AVAILABLE DATA:

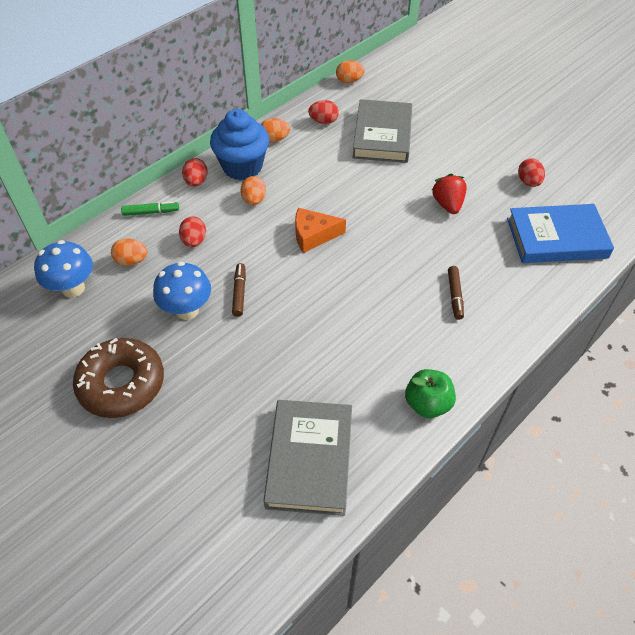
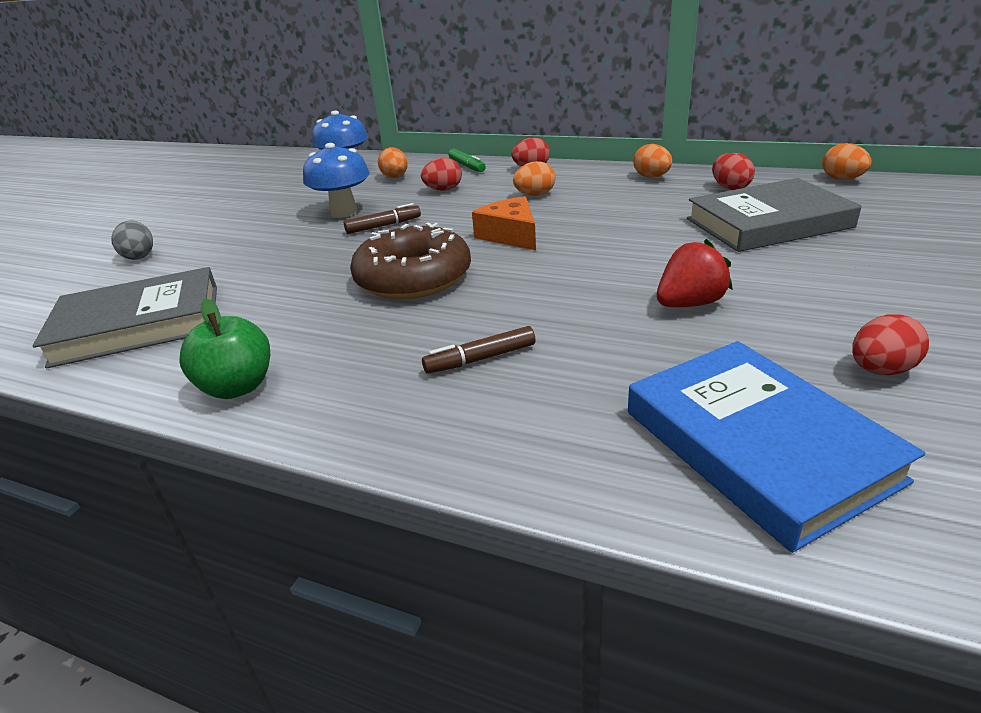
camera: 70 degrees right, 20 degrees down
(122, 383) = (239, 215): brown donut -> brown donut (413, 277)
(164, 465) = (139, 256): none -> grey egg
(242, 167) = (582, 177): blue cupcake -> none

REQUIRED ACTION:
Scan the material above. Copy each line that holds the word "none".

RESULT OF THE EXERCISE:
(164, 465) = (139, 256): none -> grey egg
(242, 167) = (582, 177): blue cupcake -> none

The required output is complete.